Records provided
--*--
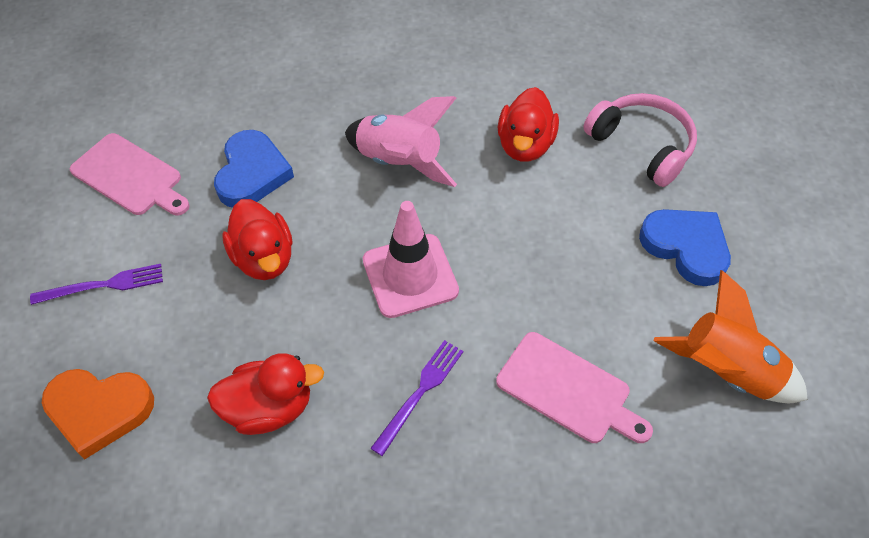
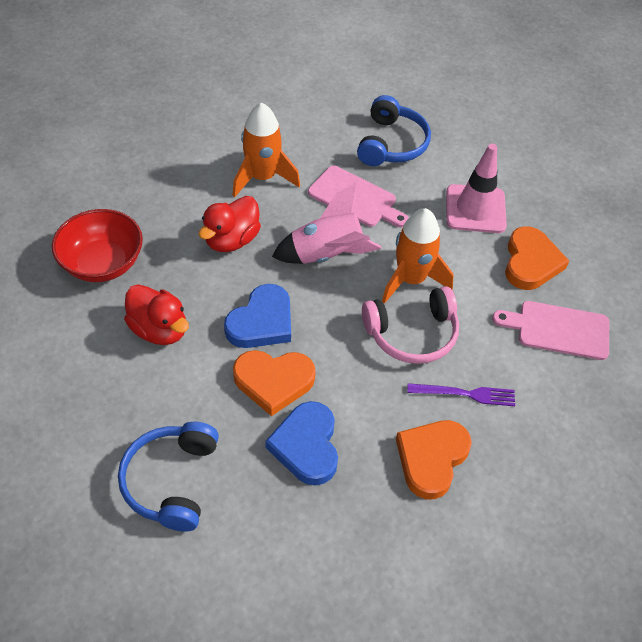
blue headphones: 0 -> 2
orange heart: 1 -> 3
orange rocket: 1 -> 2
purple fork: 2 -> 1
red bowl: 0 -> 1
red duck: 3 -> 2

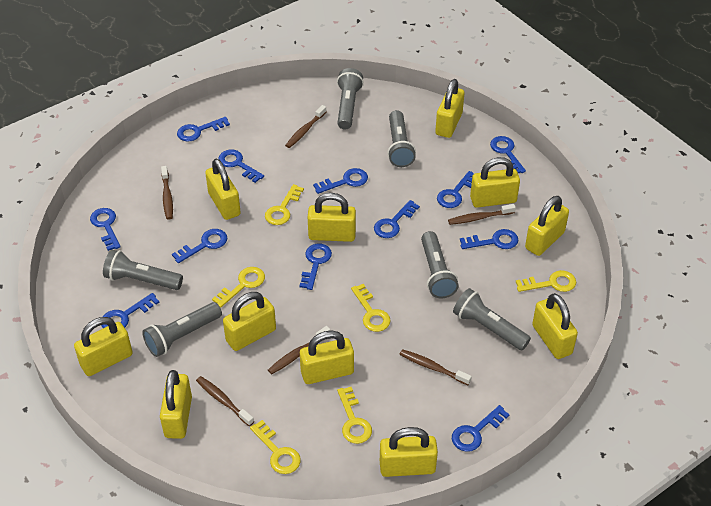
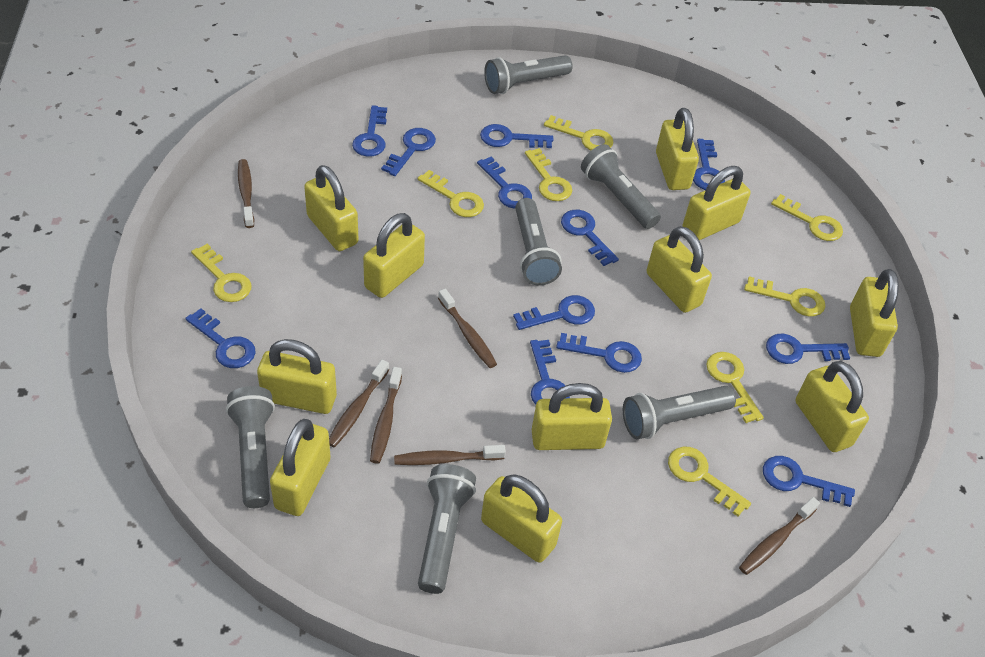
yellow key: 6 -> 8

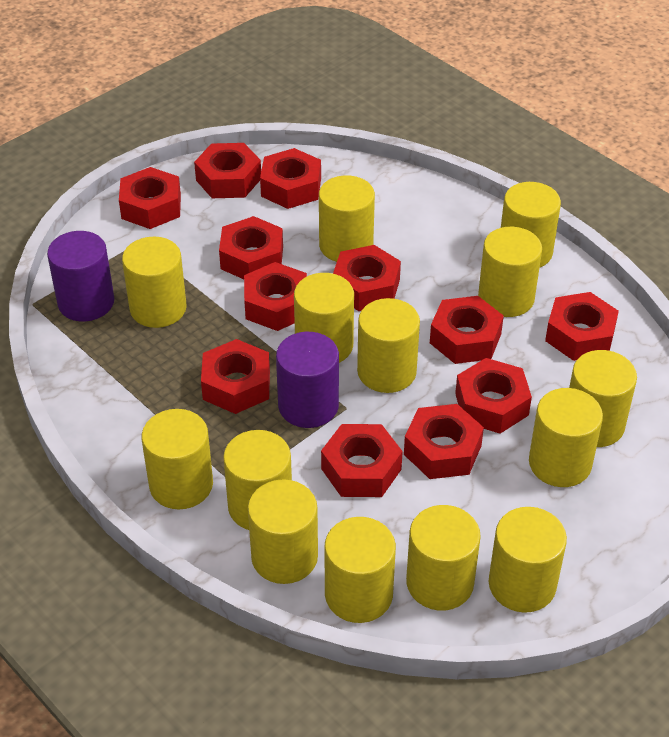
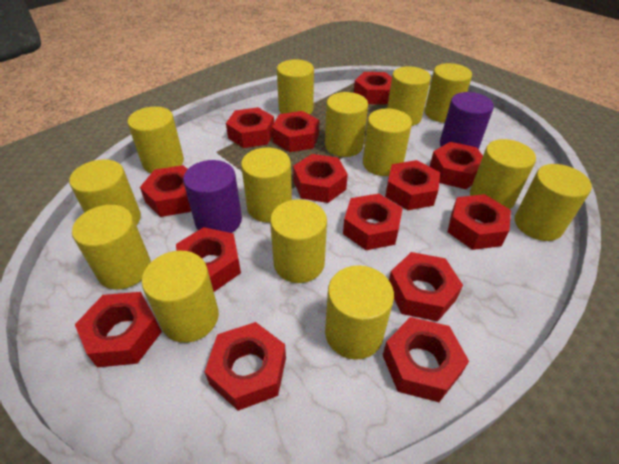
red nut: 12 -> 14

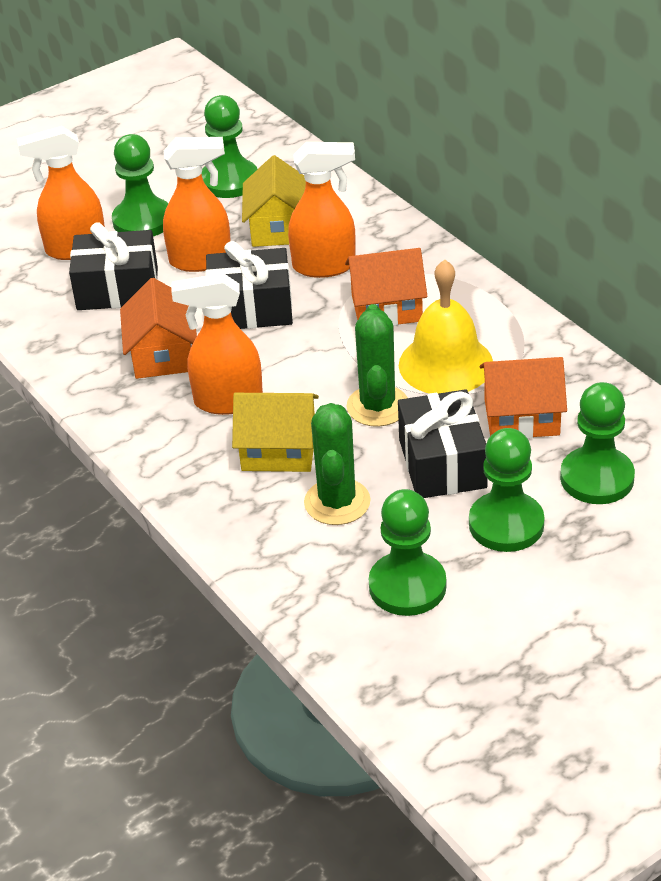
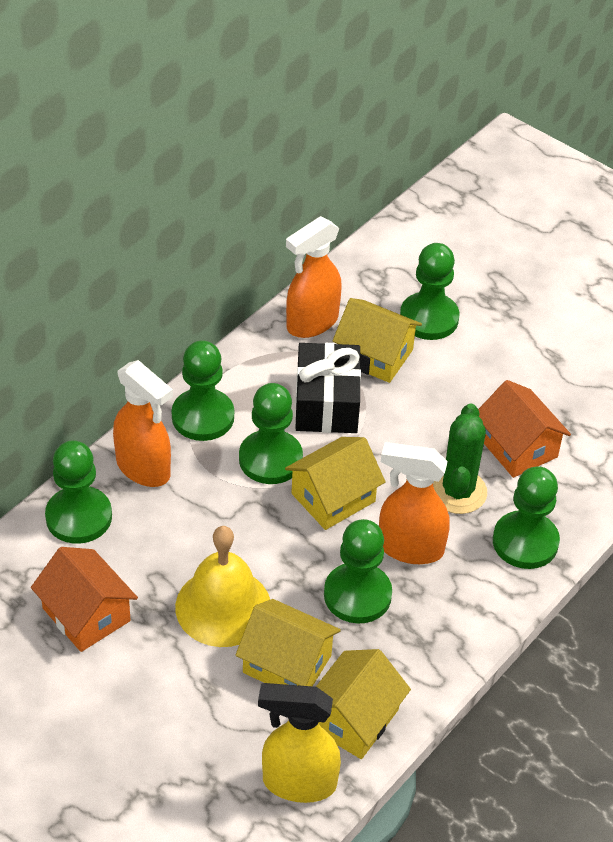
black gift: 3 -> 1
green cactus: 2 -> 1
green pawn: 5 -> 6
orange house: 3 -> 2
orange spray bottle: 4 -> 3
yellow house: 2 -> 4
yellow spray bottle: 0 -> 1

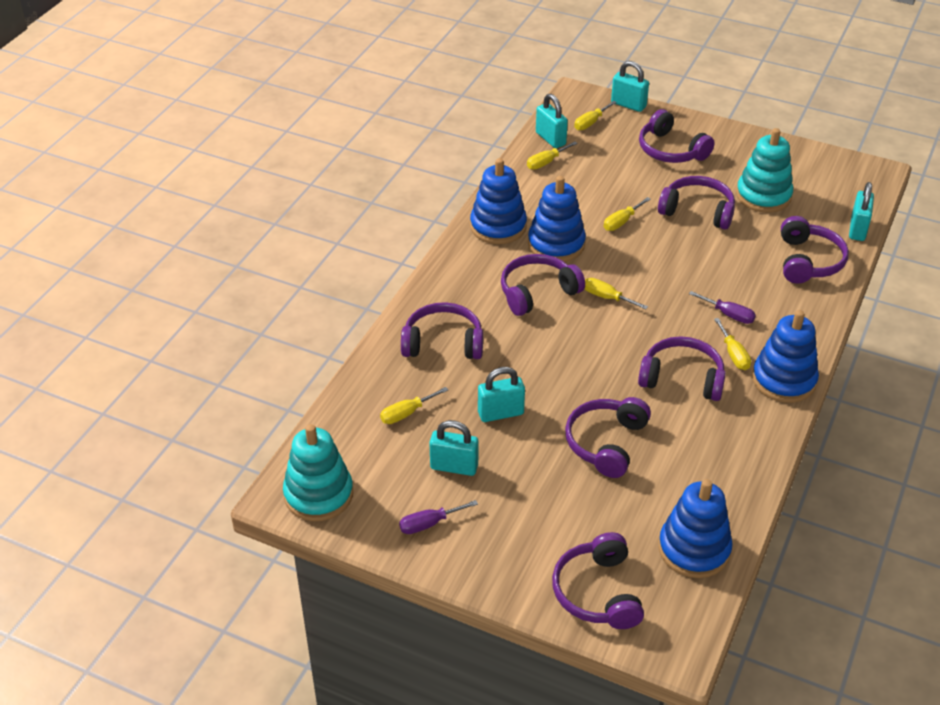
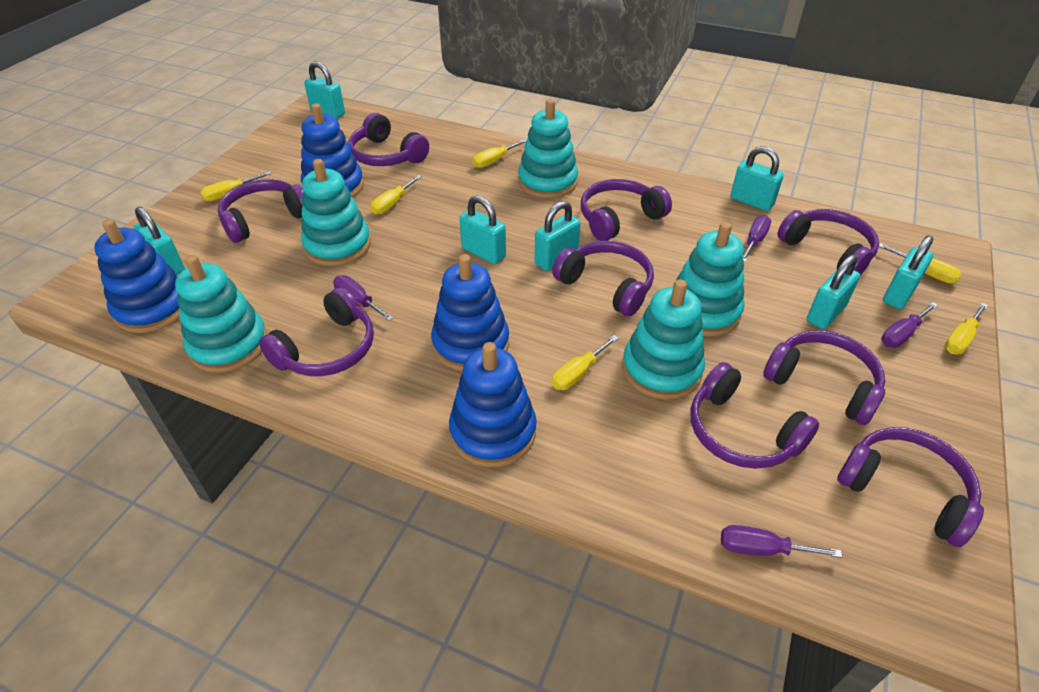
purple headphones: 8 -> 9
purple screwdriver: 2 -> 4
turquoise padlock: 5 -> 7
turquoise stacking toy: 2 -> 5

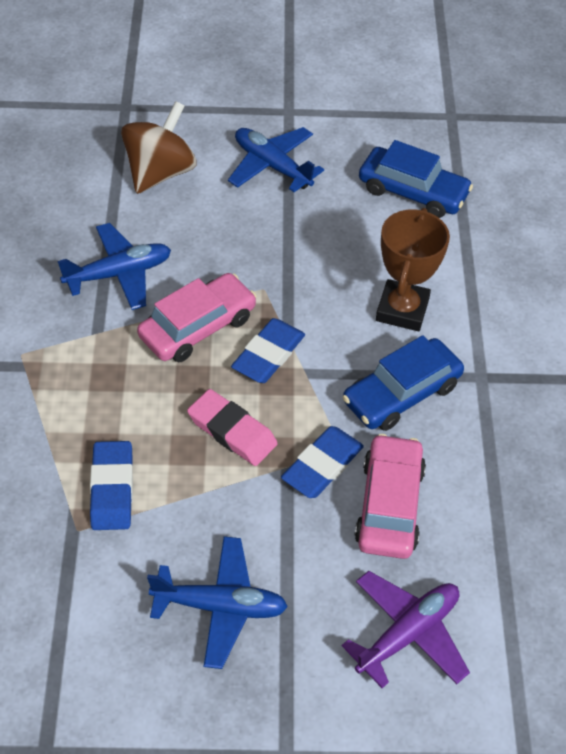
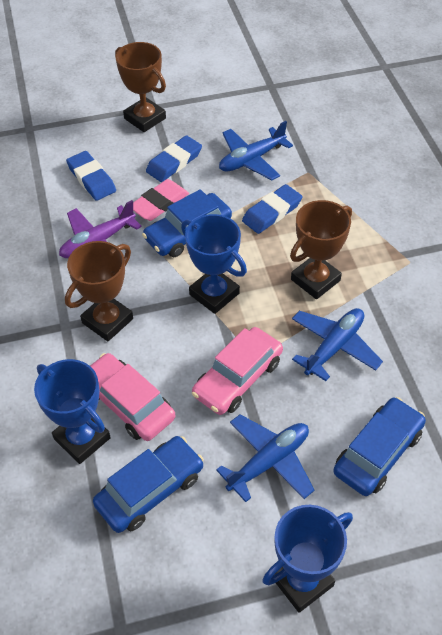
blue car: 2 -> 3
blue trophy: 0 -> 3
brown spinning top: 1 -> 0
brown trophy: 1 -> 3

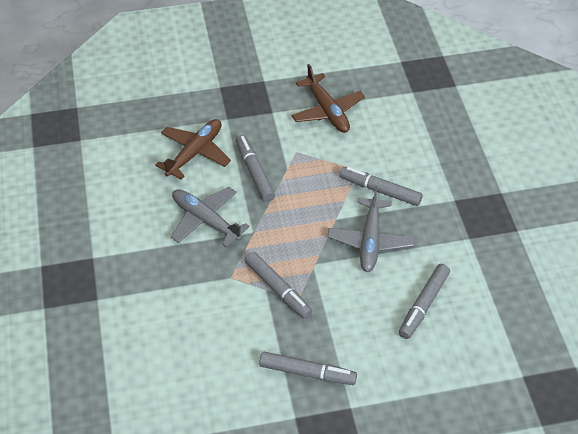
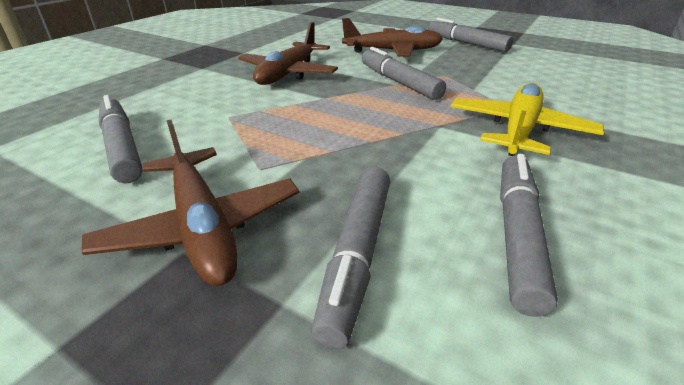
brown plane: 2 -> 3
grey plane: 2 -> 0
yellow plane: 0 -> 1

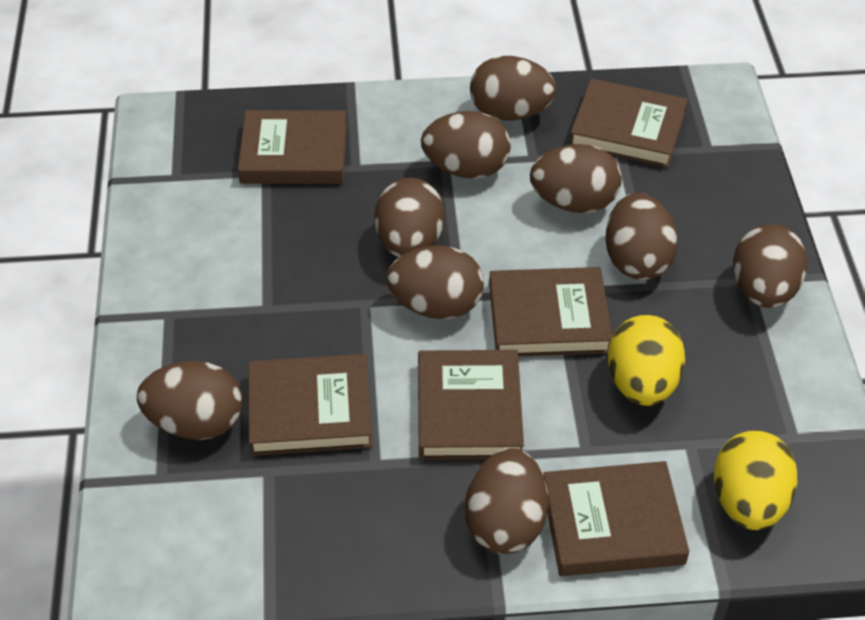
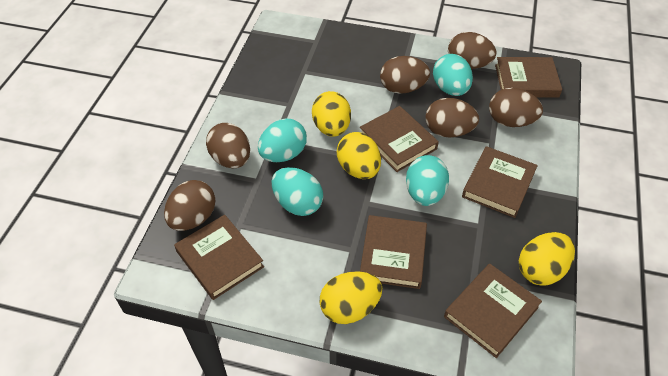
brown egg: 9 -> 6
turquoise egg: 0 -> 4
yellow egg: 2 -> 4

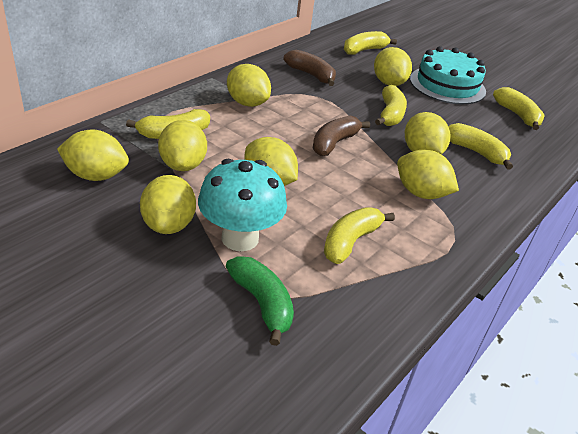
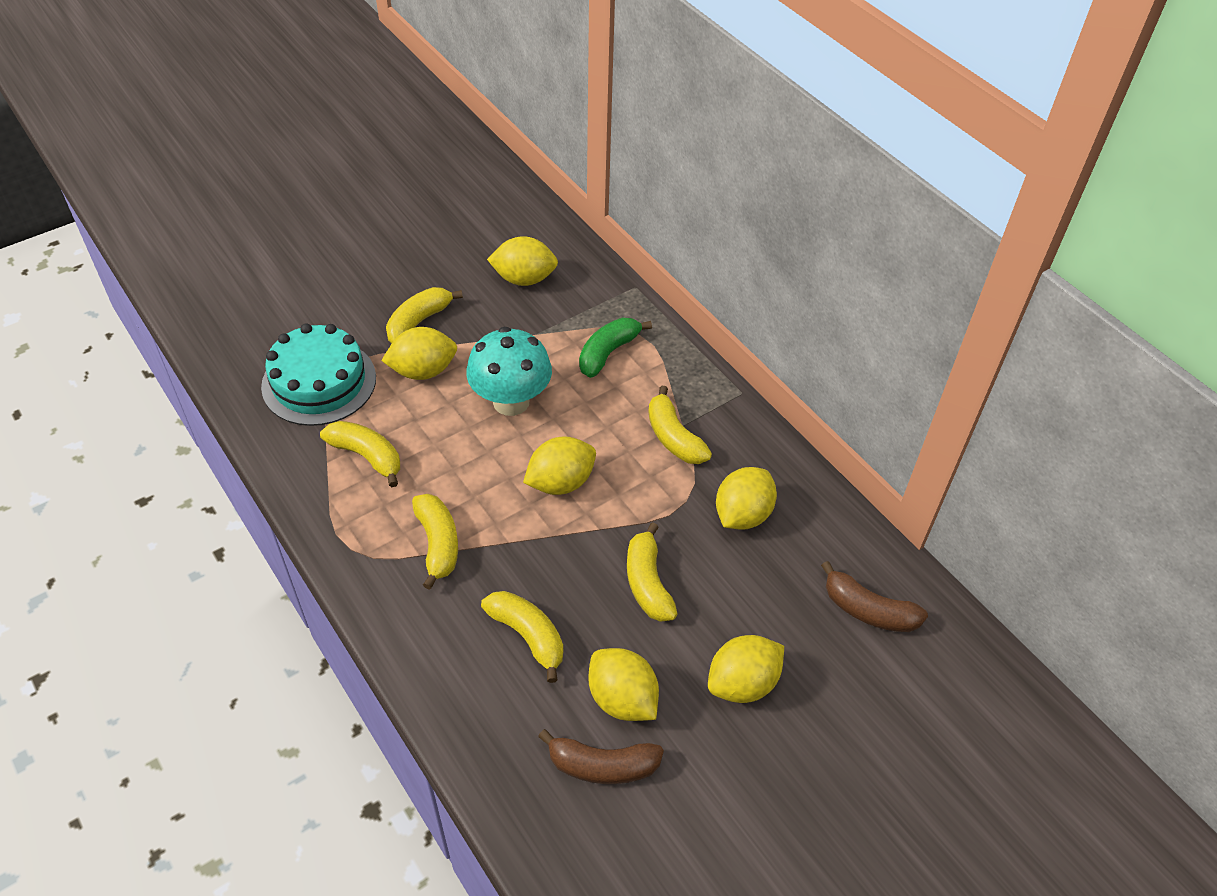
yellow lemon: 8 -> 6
--*--
What you will do
Exactly the lines from the one containing "orange spray bottle: 4 -> 3" through the last line of the material above, both included and free of pictures, should make up your answer, please.

Solved problem
orange spray bottle: 4 -> 3
yellow house: 2 -> 4
yellow spray bottle: 0 -> 1

purple headphones: 8 -> 9
purple screwdriver: 2 -> 4
turquoise padlock: 5 -> 7
turquoise stacking toy: 2 -> 5

blue car: 2 -> 3
blue trophy: 0 -> 3
brown spinning top: 1 -> 0
brown trophy: 1 -> 3

brown plane: 2 -> 3
grey plane: 2 -> 0
yellow plane: 0 -> 1

brown egg: 9 -> 6
turquoise egg: 0 -> 4
yellow egg: 2 -> 4

yellow lemon: 8 -> 6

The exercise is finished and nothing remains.